» Task item
Scan the entries below for the word "appeared" and copy every line in which it occurs.

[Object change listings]
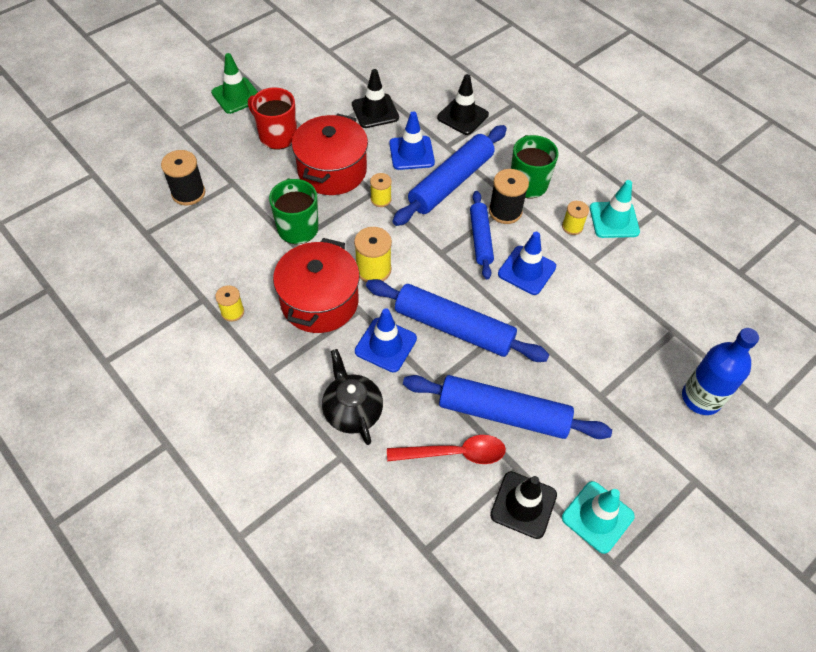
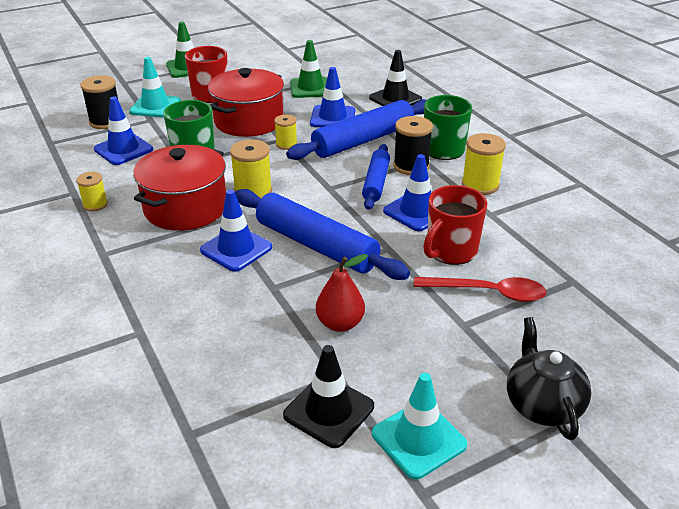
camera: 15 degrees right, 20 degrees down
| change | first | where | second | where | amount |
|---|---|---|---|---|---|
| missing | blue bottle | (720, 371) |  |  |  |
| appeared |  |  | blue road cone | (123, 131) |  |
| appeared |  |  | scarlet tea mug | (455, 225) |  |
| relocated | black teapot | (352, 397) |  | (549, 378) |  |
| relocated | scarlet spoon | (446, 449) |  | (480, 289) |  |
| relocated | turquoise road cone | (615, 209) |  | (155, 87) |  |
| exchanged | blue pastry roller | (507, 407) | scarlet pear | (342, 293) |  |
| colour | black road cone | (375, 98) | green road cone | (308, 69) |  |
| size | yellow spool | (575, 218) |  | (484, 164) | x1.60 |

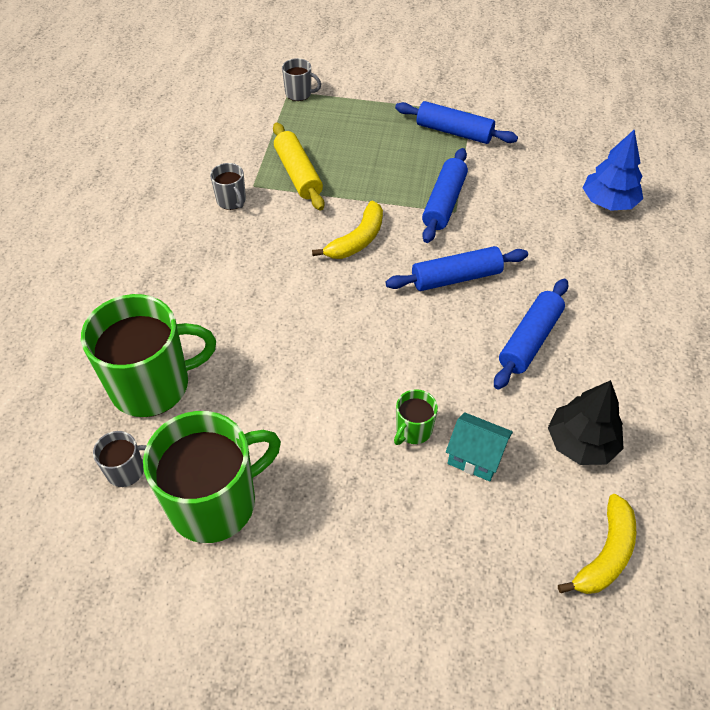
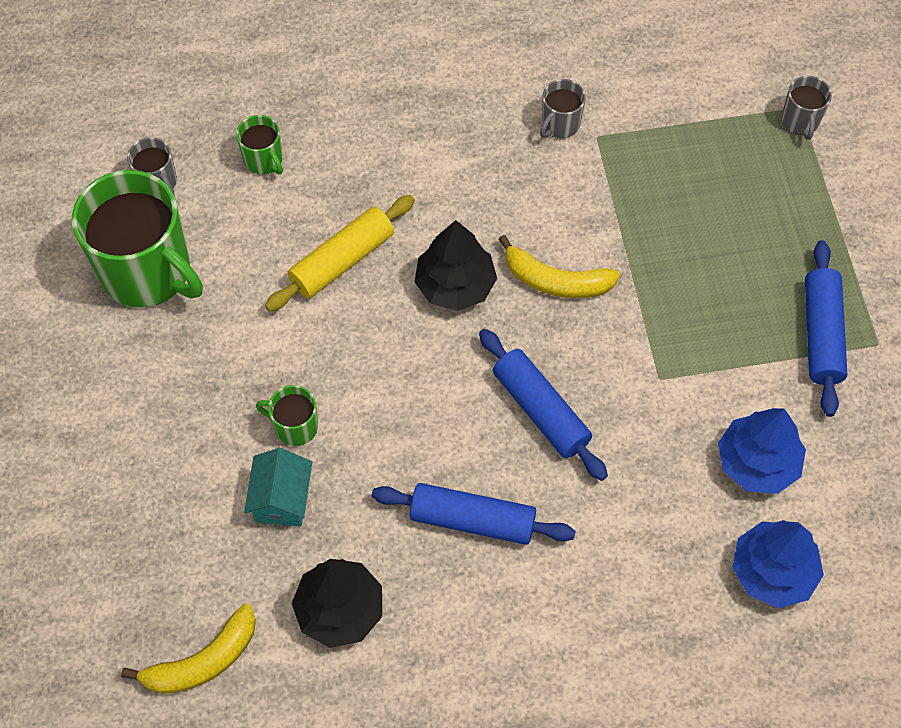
camera: 70 degrees right, 10 degrees up
| change | first | where | second | where | amount |
|---|---|---|---|---|---|
| missing | blue pastry roller | (445, 195) |  |  |  |
| appeared |  |  | black toy tree | (456, 265) |  |
| appeared |  |  | blue toy tree | (762, 451) |  |
| relocated | yellow pastry roller | (298, 166) |  | (340, 253) |  |
| spun | yellow banana fruit | (597, 544) |  | (188, 649) | 45 degrees counterclockwise |
| size | green tea mug | (148, 355) |  | (259, 144) | x0.45 |

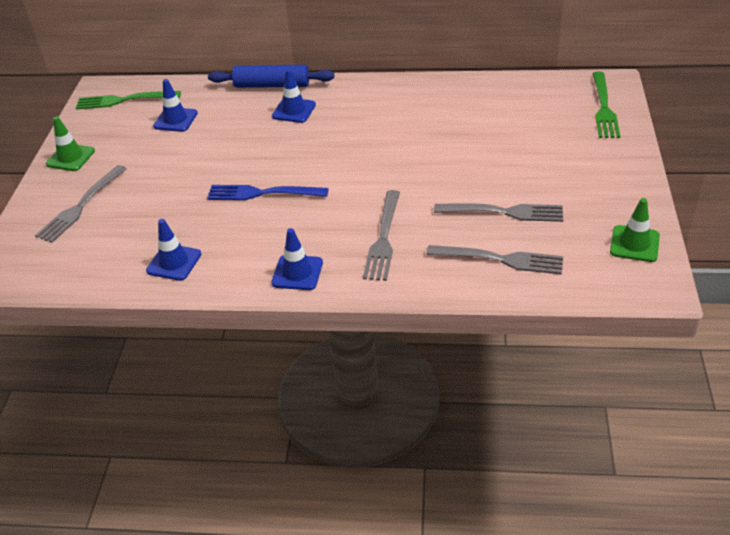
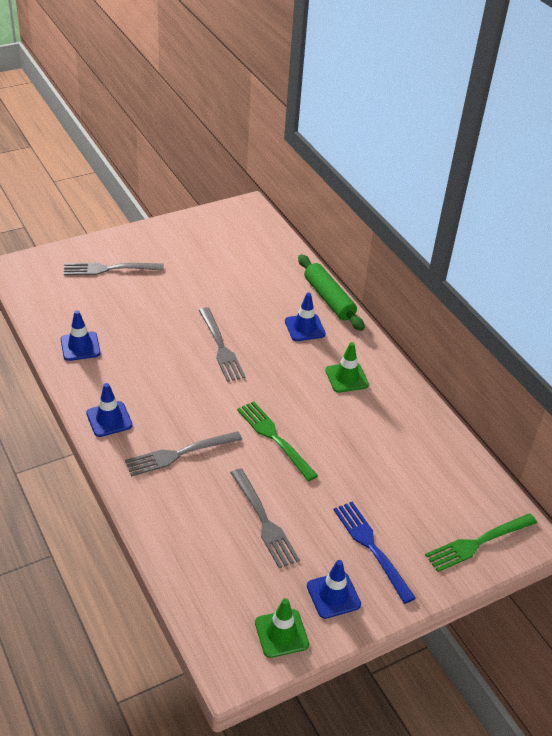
camera: 50 degrees right, 0 degrees up
| change | first | where | second | where | amount |
|---|---|---|---|---|---|
| relocated | green road cone | (70, 143) |  | (347, 367) |  |
| relocated | green dinner fork | (128, 100) |  | (277, 441) |  |
| relocated | blue road cone | (175, 105) |  | (334, 589) |  |
| relocated | blue dinner fork | (268, 192) |  | (375, 553) |  |
| relocated | grey dinner fork | (494, 260) |  | (222, 344) |  |
| colour | blue pastry roller | (271, 76) | green pastry roller | (331, 292) |  |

» Output
| appeared |  |  | blue road cone | (123, 131) |  |
| appeared |  |  | scarlet tea mug | (455, 225) |  |
| appeared |  |  | black toy tree | (456, 265) |  |
| appeared |  |  | blue toy tree | (762, 451) |  |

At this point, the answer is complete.